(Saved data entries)

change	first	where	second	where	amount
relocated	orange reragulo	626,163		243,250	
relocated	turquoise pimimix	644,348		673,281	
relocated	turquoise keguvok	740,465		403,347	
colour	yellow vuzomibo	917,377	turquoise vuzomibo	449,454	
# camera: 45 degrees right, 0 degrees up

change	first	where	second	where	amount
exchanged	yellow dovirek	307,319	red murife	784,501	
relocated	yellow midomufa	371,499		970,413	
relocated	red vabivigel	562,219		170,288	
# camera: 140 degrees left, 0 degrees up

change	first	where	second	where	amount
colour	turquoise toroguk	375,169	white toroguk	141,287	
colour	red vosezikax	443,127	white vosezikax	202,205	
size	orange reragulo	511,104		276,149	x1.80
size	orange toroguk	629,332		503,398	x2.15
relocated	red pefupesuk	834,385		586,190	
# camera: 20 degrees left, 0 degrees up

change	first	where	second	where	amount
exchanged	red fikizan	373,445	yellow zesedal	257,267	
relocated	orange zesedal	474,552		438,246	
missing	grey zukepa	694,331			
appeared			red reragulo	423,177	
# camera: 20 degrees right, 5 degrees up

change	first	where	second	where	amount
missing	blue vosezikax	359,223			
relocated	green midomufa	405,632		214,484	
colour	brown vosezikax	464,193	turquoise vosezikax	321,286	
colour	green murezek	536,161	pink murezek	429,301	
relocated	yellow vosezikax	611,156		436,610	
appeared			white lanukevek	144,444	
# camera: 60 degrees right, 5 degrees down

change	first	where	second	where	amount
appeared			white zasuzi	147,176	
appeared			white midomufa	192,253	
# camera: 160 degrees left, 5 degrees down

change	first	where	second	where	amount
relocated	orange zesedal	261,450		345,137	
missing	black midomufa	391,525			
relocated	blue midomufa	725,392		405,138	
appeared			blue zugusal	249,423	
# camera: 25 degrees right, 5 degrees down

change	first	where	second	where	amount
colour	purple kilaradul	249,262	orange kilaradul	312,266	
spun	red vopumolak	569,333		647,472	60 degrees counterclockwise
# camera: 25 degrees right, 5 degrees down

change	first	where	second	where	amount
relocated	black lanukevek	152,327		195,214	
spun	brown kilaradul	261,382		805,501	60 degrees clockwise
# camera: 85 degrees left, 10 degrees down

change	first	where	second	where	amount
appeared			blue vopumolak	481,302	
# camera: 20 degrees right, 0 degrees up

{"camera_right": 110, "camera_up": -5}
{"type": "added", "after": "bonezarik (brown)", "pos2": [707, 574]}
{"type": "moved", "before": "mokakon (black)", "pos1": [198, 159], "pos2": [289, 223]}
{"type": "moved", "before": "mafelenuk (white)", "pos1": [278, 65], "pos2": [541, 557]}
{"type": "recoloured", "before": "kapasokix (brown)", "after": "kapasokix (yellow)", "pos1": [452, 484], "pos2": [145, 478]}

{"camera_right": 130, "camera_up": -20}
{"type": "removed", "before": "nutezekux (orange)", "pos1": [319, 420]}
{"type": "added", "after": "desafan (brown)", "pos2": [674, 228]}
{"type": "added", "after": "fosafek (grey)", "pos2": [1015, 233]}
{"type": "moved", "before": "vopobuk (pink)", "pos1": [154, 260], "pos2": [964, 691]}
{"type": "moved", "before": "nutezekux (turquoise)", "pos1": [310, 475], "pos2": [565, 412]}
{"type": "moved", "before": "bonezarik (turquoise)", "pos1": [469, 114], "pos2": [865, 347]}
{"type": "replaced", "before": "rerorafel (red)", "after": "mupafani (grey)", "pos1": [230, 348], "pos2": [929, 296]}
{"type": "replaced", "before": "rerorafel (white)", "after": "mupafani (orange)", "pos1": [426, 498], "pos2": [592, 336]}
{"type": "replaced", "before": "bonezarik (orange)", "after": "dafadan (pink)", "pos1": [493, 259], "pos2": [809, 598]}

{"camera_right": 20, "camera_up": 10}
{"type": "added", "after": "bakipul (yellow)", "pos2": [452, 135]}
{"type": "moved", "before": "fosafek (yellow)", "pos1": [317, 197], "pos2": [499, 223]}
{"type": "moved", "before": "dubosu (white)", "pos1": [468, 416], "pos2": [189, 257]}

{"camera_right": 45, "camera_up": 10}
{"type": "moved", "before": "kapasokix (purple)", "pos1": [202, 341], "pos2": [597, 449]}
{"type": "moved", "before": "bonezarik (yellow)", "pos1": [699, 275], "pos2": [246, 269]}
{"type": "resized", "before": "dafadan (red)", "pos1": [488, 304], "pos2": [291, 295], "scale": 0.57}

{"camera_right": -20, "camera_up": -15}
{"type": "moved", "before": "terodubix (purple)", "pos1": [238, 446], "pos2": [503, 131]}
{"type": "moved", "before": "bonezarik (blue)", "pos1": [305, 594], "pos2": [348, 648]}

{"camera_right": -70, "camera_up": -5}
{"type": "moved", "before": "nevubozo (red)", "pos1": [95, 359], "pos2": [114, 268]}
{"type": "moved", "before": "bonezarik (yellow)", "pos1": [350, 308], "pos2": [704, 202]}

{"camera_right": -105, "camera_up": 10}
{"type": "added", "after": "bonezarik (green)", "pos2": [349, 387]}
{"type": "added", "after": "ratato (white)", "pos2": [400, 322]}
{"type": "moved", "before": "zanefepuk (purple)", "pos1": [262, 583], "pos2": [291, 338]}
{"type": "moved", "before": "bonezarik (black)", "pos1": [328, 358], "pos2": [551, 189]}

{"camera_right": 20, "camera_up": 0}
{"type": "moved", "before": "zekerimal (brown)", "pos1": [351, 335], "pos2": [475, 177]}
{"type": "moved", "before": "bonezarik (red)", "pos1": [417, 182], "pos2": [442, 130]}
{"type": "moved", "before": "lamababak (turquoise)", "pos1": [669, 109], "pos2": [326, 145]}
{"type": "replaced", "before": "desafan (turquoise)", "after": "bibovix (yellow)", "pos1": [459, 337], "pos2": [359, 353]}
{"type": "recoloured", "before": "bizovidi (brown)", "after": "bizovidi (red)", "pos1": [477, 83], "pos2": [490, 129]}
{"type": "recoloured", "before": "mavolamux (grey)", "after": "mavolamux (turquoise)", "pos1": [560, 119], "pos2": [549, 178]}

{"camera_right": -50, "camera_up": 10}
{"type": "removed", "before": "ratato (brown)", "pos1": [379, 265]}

Aim of the task -
For this exercise, transcribe all the records exactly.

Solution to the exercise -
change	first	where	second	where	amount
relocated	orange reragulo	626,163		243,250	
relocated	turquoise pimimix	644,348		673,281	
relocated	turquoise keguvok	740,465		403,347	
colour	yellow vuzomibo	917,377	turquoise vuzomibo	449,454	
# camera: 45 degrees right, 0 degrees up

change	first	where	second	where	amount
exchanged	yellow dovirek	307,319	red murife	784,501	
relocated	yellow midomufa	371,499		970,413	
relocated	red vabivigel	562,219		170,288	
# camera: 140 degrees left, 0 degrees up

change	first	where	second	where	amount
colour	turquoise toroguk	375,169	white toroguk	141,287	
colour	red vosezikax	443,127	white vosezikax	202,205	
size	orange reragulo	511,104		276,149	x1.80
size	orange toroguk	629,332		503,398	x2.15
relocated	red pefupesuk	834,385		586,190	
# camera: 20 degrees left, 0 degrees up

change	first	where	second	where	amount
exchanged	red fikizan	373,445	yellow zesedal	257,267	
relocated	orange zesedal	474,552		438,246	
missing	grey zukepa	694,331			
appeared			red reragulo	423,177	
# camera: 20 degrees right, 5 degrees up

change	first	where	second	where	amount
missing	blue vosezikax	359,223			
relocated	green midomufa	405,632		214,484	
colour	brown vosezikax	464,193	turquoise vosezikax	321,286	
colour	green murezek	536,161	pink murezek	429,301	
relocated	yellow vosezikax	611,156		436,610	
appeared			white lanukevek	144,444	
# camera: 60 degrees right, 5 degrees down

change	first	where	second	where	amount
appeared			white zasuzi	147,176	
appeared			white midomufa	192,253	
# camera: 160 degrees left, 5 degrees down

change	first	where	second	where	amount
relocated	orange zesedal	261,450		345,137	
missing	black midomufa	391,525			
relocated	blue midomufa	725,392		405,138	
appeared			blue zugusal	249,423	
# camera: 25 degrees right, 5 degrees down

change	first	where	second	where	amount
colour	purple kilaradul	249,262	orange kilaradul	312,266	
spun	red vopumolak	569,333		647,472	60 degrees counterclockwise
# camera: 25 degrees right, 5 degrees down

change	first	where	second	where	amount
relocated	black lanukevek	152,327		195,214	
spun	brown kilaradul	261,382		805,501	60 degrees clockwise
# camera: 85 degrees left, 10 degrees down

change	first	where	second	where	amount
appeared			blue vopumolak	481,302	
# camera: 20 degrees right, 0 degrees up

{"camera_right": 110, "camera_up": -5}
{"type": "added", "after": "bonezarik (brown)", "pos2": [707, 574]}
{"type": "moved", "before": "mokakon (black)", "pos1": [198, 159], "pos2": [289, 223]}
{"type": "moved", "before": "mafelenuk (white)", "pos1": [278, 65], "pos2": [541, 557]}
{"type": "recoloured", "before": "kapasokix (brown)", "after": "kapasokix (yellow)", "pos1": [452, 484], "pos2": [145, 478]}

{"camera_right": 130, "camera_up": -20}
{"type": "removed", "before": "nutezekux (orange)", "pos1": [319, 420]}
{"type": "added", "after": "desafan (brown)", "pos2": [674, 228]}
{"type": "added", "after": "fosafek (grey)", "pos2": [1015, 233]}
{"type": "moved", "before": "vopobuk (pink)", "pos1": [154, 260], "pos2": [964, 691]}
{"type": "moved", "before": "nutezekux (turquoise)", "pos1": [310, 475], "pos2": [565, 412]}
{"type": "moved", "before": "bonezarik (turquoise)", "pos1": [469, 114], "pos2": [865, 347]}
{"type": "replaced", "before": "rerorafel (red)", "after": "mupafani (grey)", "pos1": [230, 348], "pos2": [929, 296]}
{"type": "replaced", "before": "rerorafel (white)", "after": "mupafani (orange)", "pos1": [426, 498], "pos2": [592, 336]}
{"type": "replaced", "before": "bonezarik (orange)", "after": "dafadan (pink)", "pos1": [493, 259], "pos2": [809, 598]}

{"camera_right": 20, "camera_up": 10}
{"type": "added", "after": "bakipul (yellow)", "pos2": [452, 135]}
{"type": "moved", "before": "fosafek (yellow)", "pos1": [317, 197], "pos2": [499, 223]}
{"type": "moved", "before": "dubosu (white)", "pos1": [468, 416], "pos2": [189, 257]}

{"camera_right": 45, "camera_up": 10}
{"type": "moved", "before": "kapasokix (purple)", "pos1": [202, 341], "pos2": [597, 449]}
{"type": "moved", "before": "bonezarik (yellow)", "pos1": [699, 275], "pos2": [246, 269]}
{"type": "resized", "before": "dafadan (red)", "pos1": [488, 304], "pos2": [291, 295], "scale": 0.57}

{"camera_right": -20, "camera_up": -15}
{"type": "moved", "before": "terodubix (purple)", "pos1": [238, 446], "pos2": [503, 131]}
{"type": "moved", "before": "bonezarik (blue)", "pos1": [305, 594], "pos2": [348, 648]}

{"camera_right": -70, "camera_up": -5}
{"type": "moved", "before": "nevubozo (red)", "pos1": [95, 359], "pos2": [114, 268]}
{"type": "moved", "before": "bonezarik (yellow)", "pos1": [350, 308], "pos2": [704, 202]}

{"camera_right": -105, "camera_up": 10}
{"type": "added", "after": "bonezarik (green)", "pos2": [349, 387]}
{"type": "added", "after": "ratato (white)", "pos2": [400, 322]}
{"type": "moved", "before": "zanefepuk (purple)", "pos1": [262, 583], "pos2": [291, 338]}
{"type": "moved", "before": "bonezarik (black)", "pos1": [328, 358], "pos2": [551, 189]}

{"camera_right": 20, "camera_up": 0}
{"type": "moved", "before": "zekerimal (brown)", "pos1": [351, 335], "pos2": [475, 177]}
{"type": "moved", "before": "bonezarik (red)", "pos1": [417, 182], "pos2": [442, 130]}
{"type": "moved", "before": "lamababak (turquoise)", "pos1": [669, 109], "pos2": [326, 145]}
{"type": "replaced", "before": "desafan (turquoise)", "after": "bibovix (yellow)", "pos1": [459, 337], "pos2": [359, 353]}
{"type": "recoloured", "before": "bizovidi (brown)", "after": "bizovidi (red)", "pos1": [477, 83], "pos2": [490, 129]}
{"type": "recoloured", "before": "mavolamux (grey)", "after": "mavolamux (turquoise)", "pos1": [560, 119], "pos2": [549, 178]}

{"camera_right": -50, "camera_up": 10}
{"type": "removed", "before": "ratato (brown)", "pos1": [379, 265]}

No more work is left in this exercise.